(Excerpts from a dataset)
'''

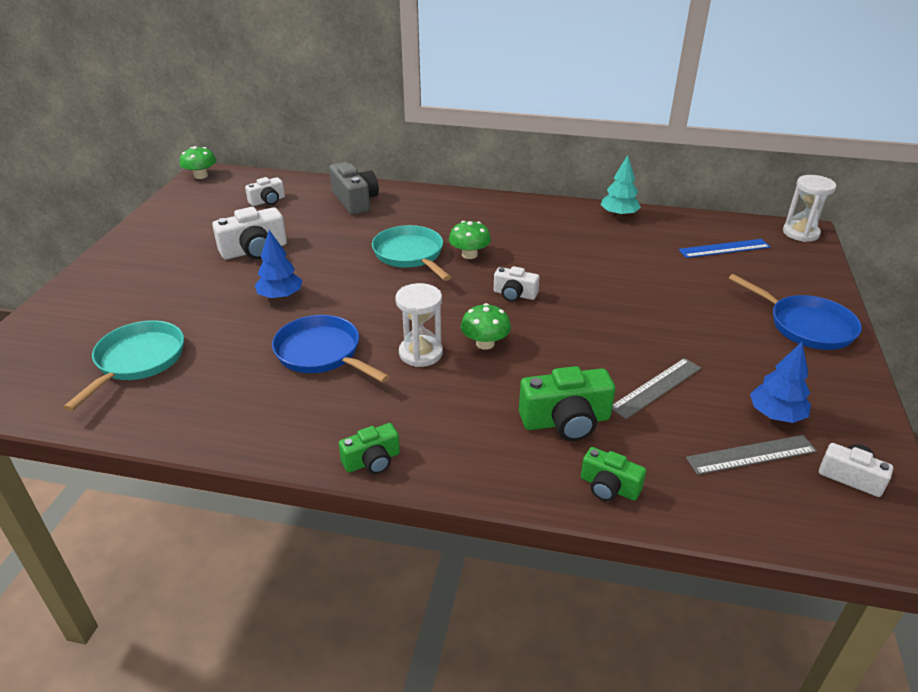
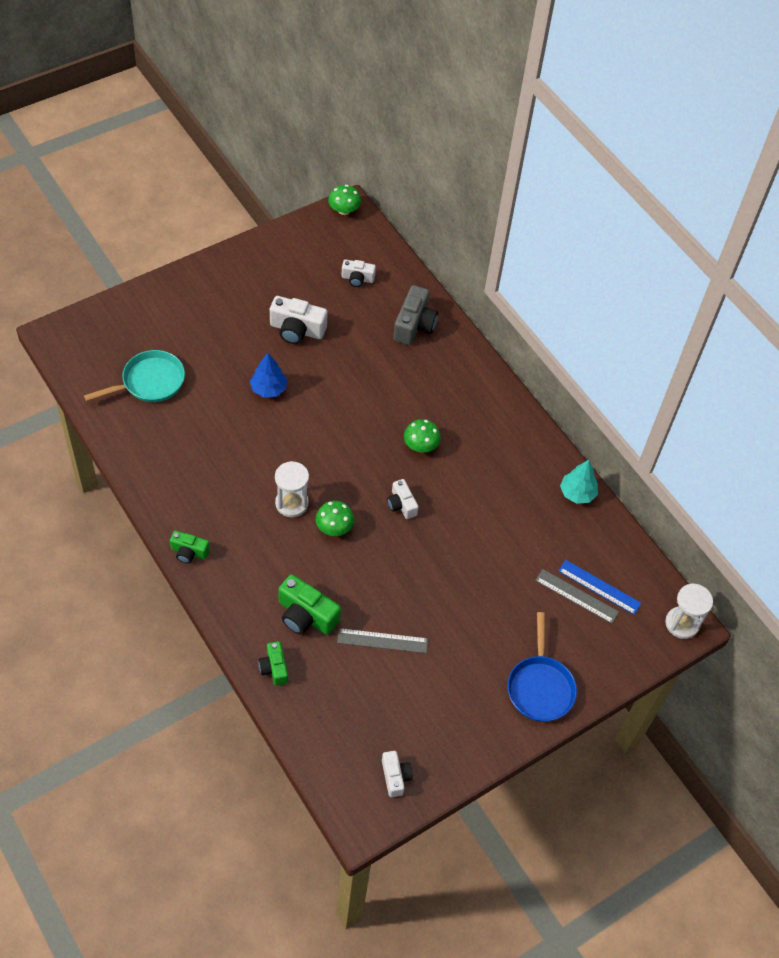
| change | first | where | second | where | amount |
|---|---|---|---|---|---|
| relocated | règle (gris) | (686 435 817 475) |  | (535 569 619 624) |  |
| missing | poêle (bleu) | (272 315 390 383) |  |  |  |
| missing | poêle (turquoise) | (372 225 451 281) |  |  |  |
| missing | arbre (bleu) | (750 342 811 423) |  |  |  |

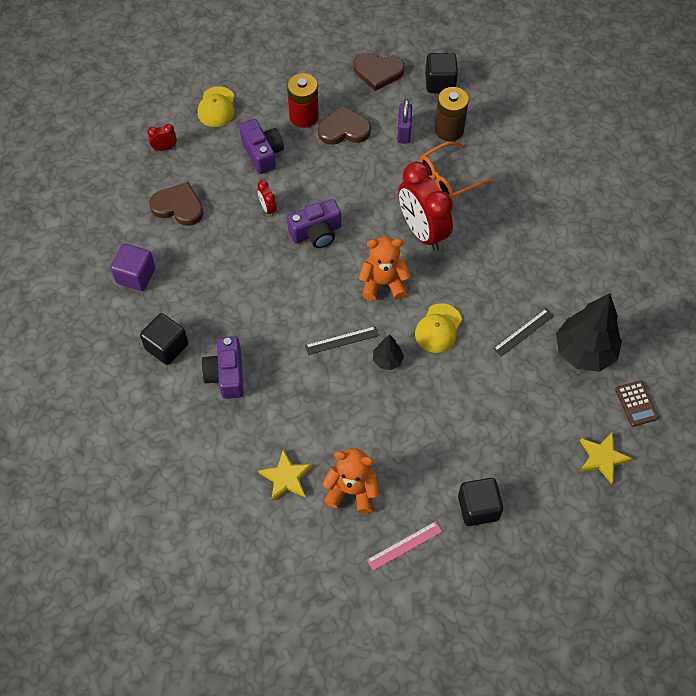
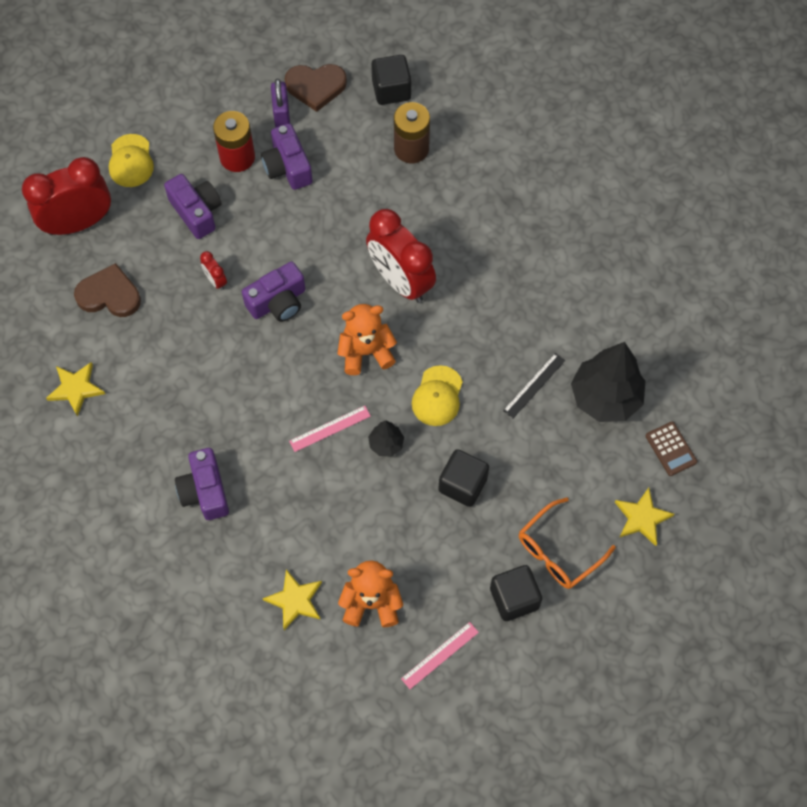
| change | first | where | second | where | amount |
|---|---|---|---|---|---|
| size | réveil (rouge) | (147 124 177 151) |  | (22 157 111 235) | x2.41 |
| exchanged | cube (violet) | (110 244 155 291) | étoile (jaune) | (46 362 105 417) |  |
| exchanged | cœur (marron) | (318 105 371 145) | appareil photo (violet) | (261 123 313 190) |  |
| relocated | cadenas (violet) | (397 99 412 144) |  | (271 79 290 127) |  |
| colour | règle (noir) | (305 326 378 355) | règle (rose) | (289 406 371 452) |  |
| relocated | cube (noir) | (140 313 188 365) |  | (438 449 489 507) |  |
| relocated | lunettes (orange) | (420 141 493 199) |  | (519 497 616 589) |  |

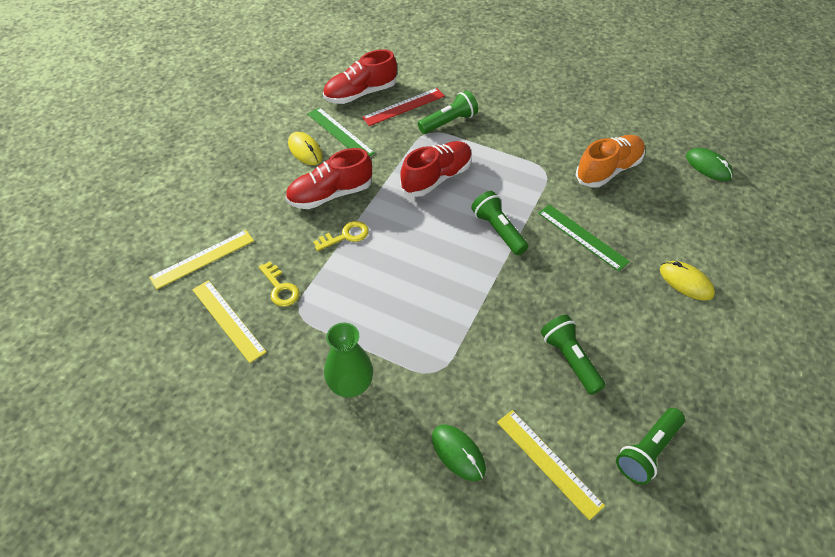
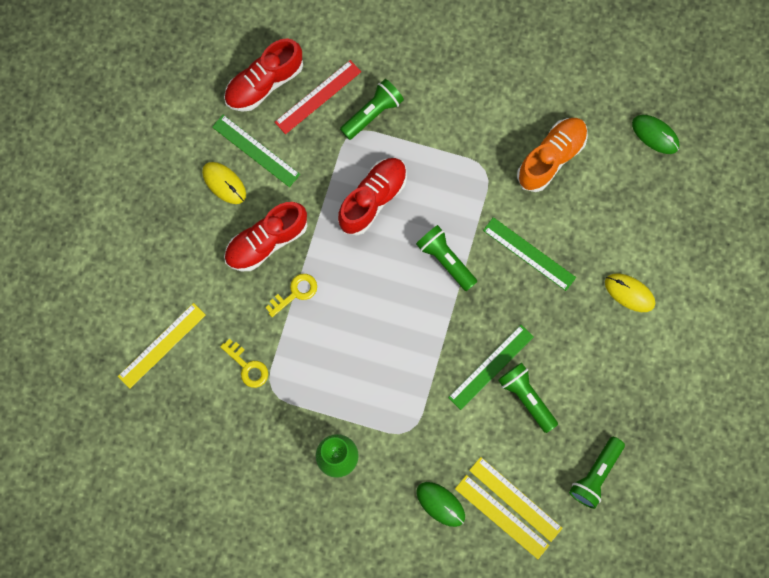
| change | first | where | second | where | amount |
|---|---|---|---|---|---|
| appeared |  |  | règle (vert) | (448 325 534 410) |  |
| relocated | règle (jaune) | (192 280 266 363) |  | (455 475 550 559) |  |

'''

» **Required action**:
Copy each line of the records that contains the word "relocated".

» **Output of the exercise**:
| relocated | règle (gris) | (686 435 817 475) |  | (535 569 619 624) |  |
| relocated | cadenas (violet) | (397 99 412 144) |  | (271 79 290 127) |  |
| relocated | cube (noir) | (140 313 188 365) |  | (438 449 489 507) |  |
| relocated | lunettes (orange) | (420 141 493 199) |  | (519 497 616 589) |  |
| relocated | règle (jaune) | (192 280 266 363) |  | (455 475 550 559) |  |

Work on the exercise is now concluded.